# PROVIDED MATERIAL

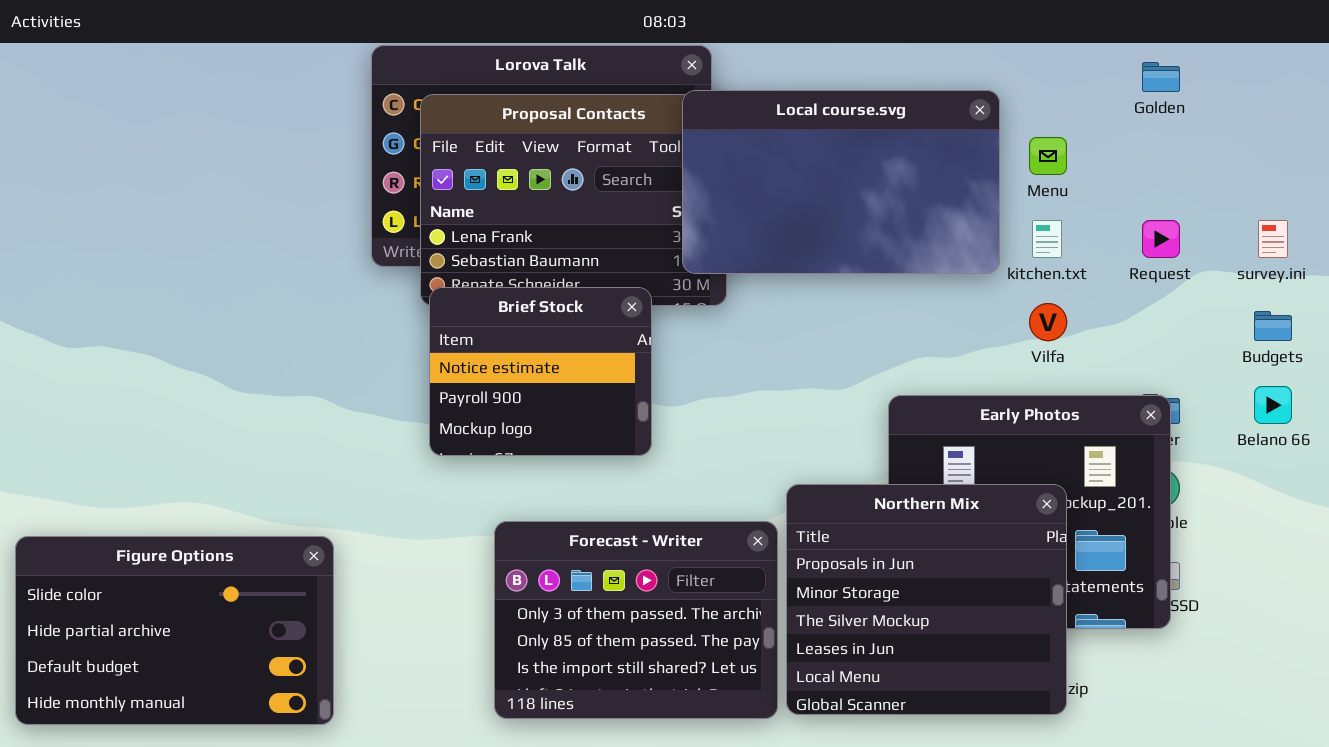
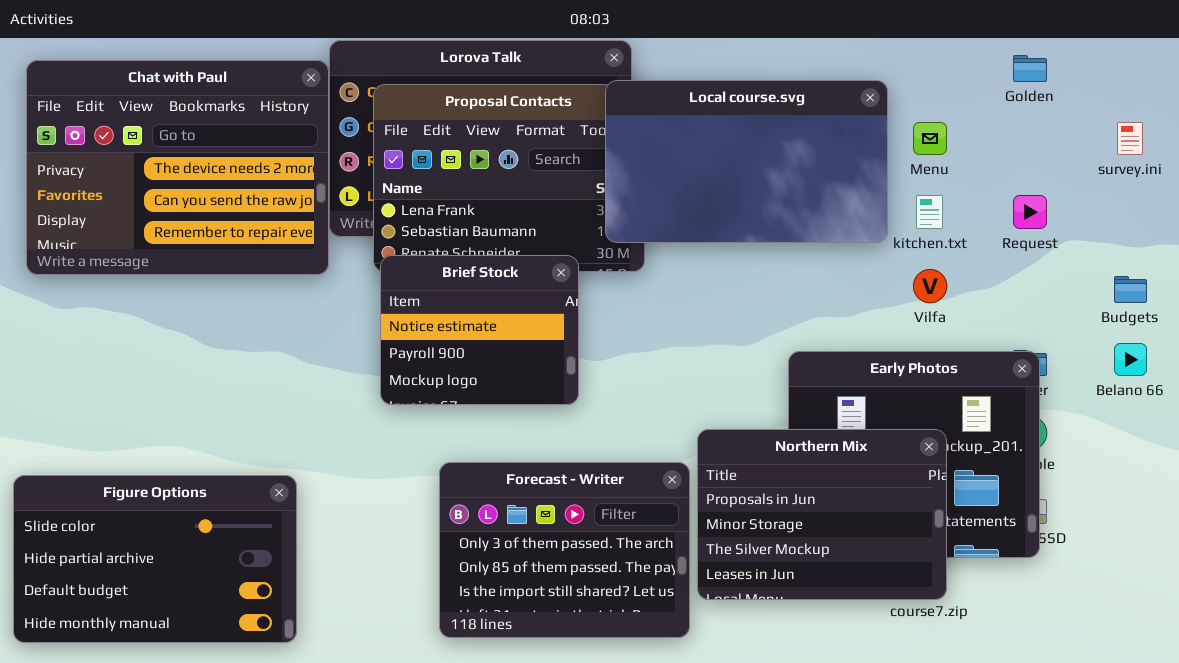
Chat with Paul: none -> [26,60,329,275], opened
survey.ini: [1258,220,1288,258] -> [1117,122,1143,155], moved
Northern Mix: [786,484,1067,715] -> [697,429,947,600], resized

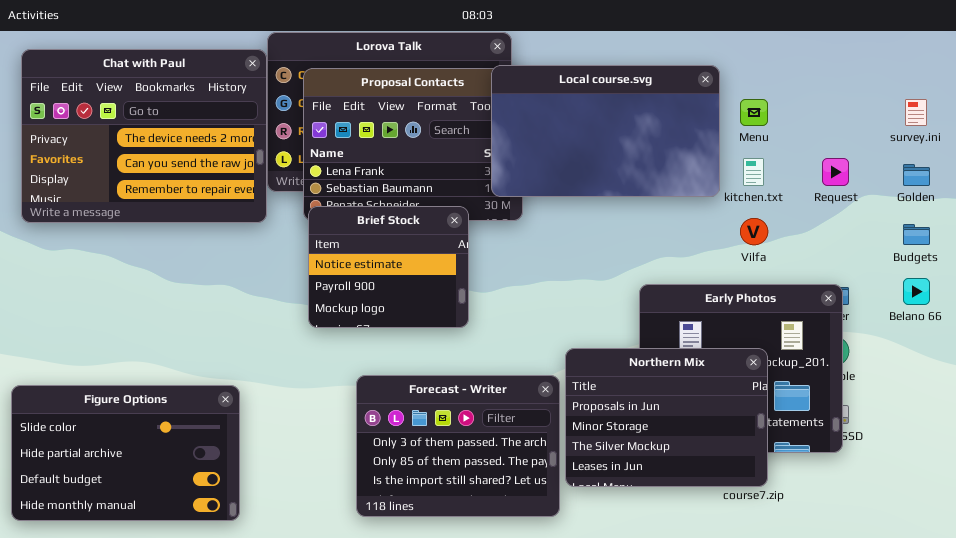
Golden: [1013,55,1047,82] -> [903,164,930,186], moved

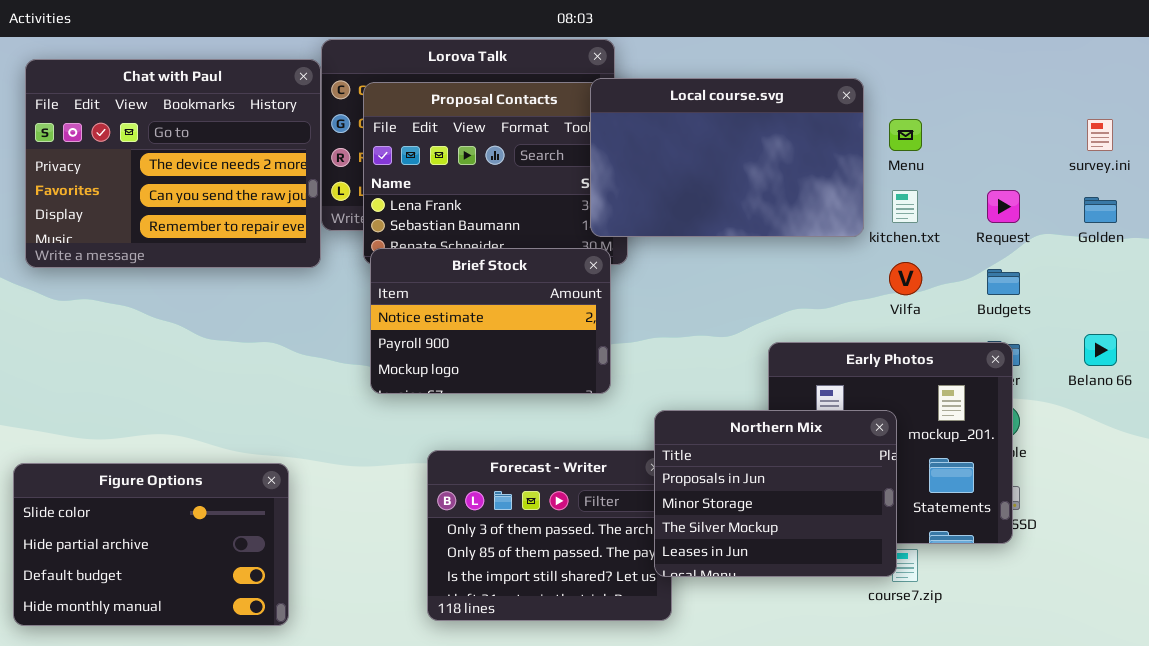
Brief Stock: [308,206,469,328] -> [370,248,611,394], resized
Budgets: [903,224,930,245] -> [987,269,1020,295], moved
Northern Mix: [565,348,768,487] -> [654,410,897,577], moved

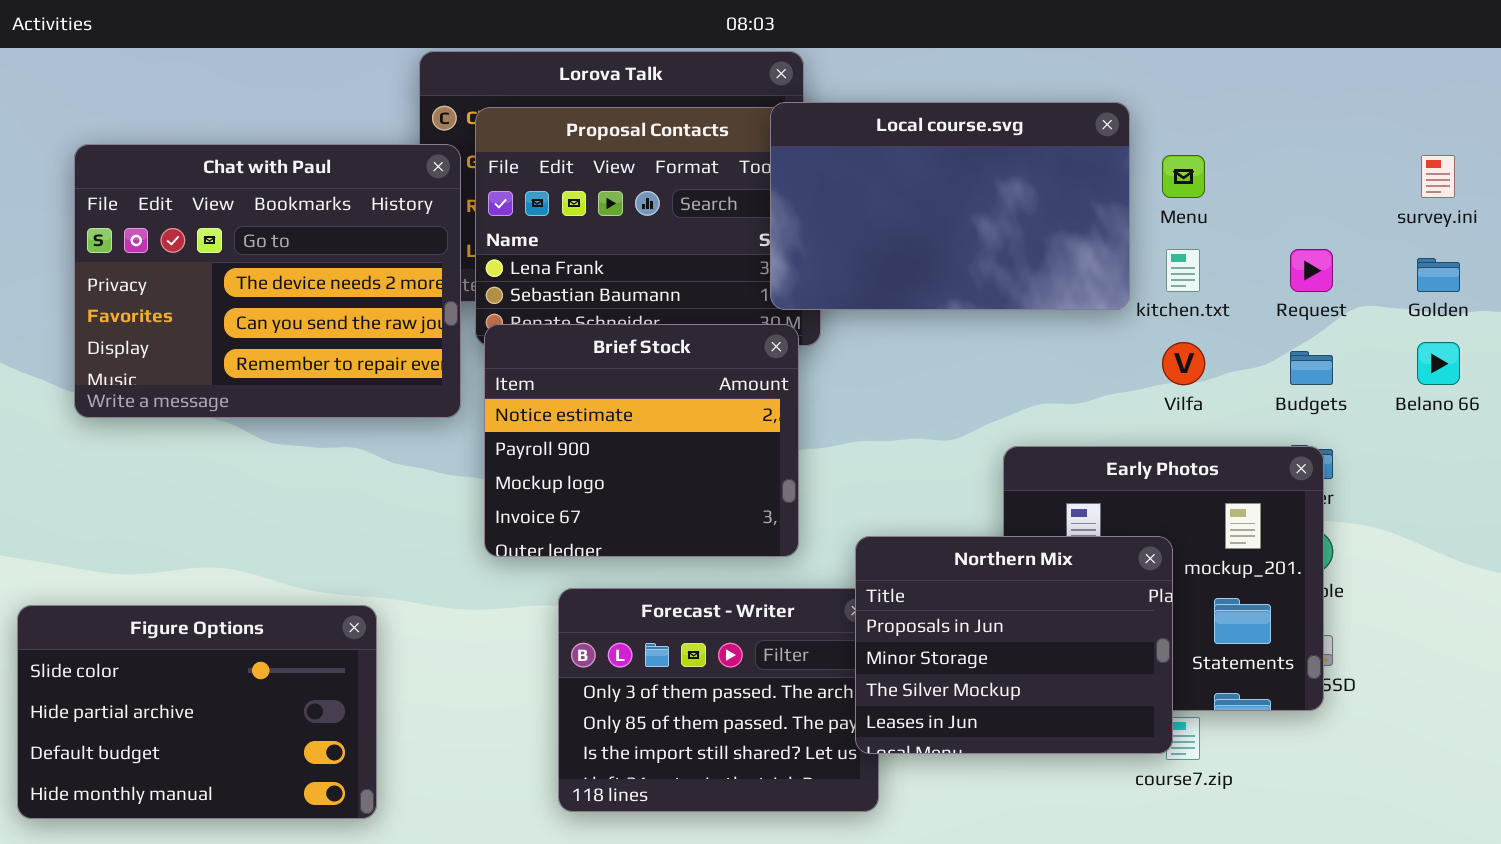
Chat with Paul: [25,59,321,268] -> [74,144,461,418], moved
Brief Stock: [370,248,611,394] -> [484,324,799,557], resized
Belano 66: [1084,334,1117,366] -> [1417,342,1460,385], moved

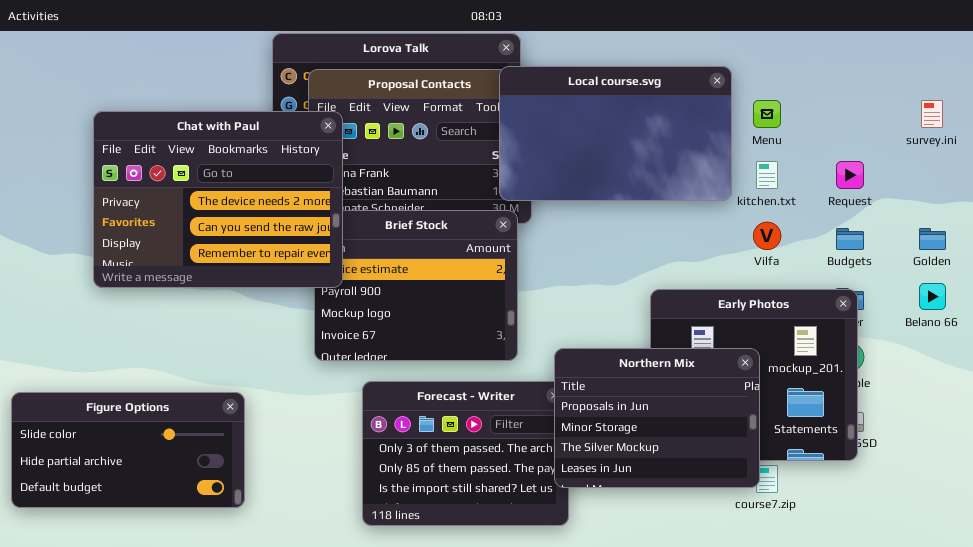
Chat with Paul: [74,144,461,418] -> [93,111,343,288], moved
Golden: [1417,258,1460,292] -> [919,228,946,250], moved
Belano 66: [1417,342,1460,385] -> [919,283,946,310], moved
Figure Options: [17,605,377,819] -> [11,392,245,508], resized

# TASK DIRECTIONS
Write out the whole listing above exactly; do not include the pictures.

# ANSWER BOX
Chat with Paul: none -> [26,60,329,275], opened
survey.ini: [1258,220,1288,258] -> [1117,122,1143,155], moved
Northern Mix: [786,484,1067,715] -> [697,429,947,600], resized

Golden: [1013,55,1047,82] -> [903,164,930,186], moved

Brief Stock: [308,206,469,328] -> [370,248,611,394], resized
Budgets: [903,224,930,245] -> [987,269,1020,295], moved
Northern Mix: [565,348,768,487] -> [654,410,897,577], moved

Chat with Paul: [25,59,321,268] -> [74,144,461,418], moved
Brief Stock: [370,248,611,394] -> [484,324,799,557], resized
Belano 66: [1084,334,1117,366] -> [1417,342,1460,385], moved

Chat with Paul: [74,144,461,418] -> [93,111,343,288], moved
Golden: [1417,258,1460,292] -> [919,228,946,250], moved
Belano 66: [1417,342,1460,385] -> [919,283,946,310], moved
Figure Options: [17,605,377,819] -> [11,392,245,508], resized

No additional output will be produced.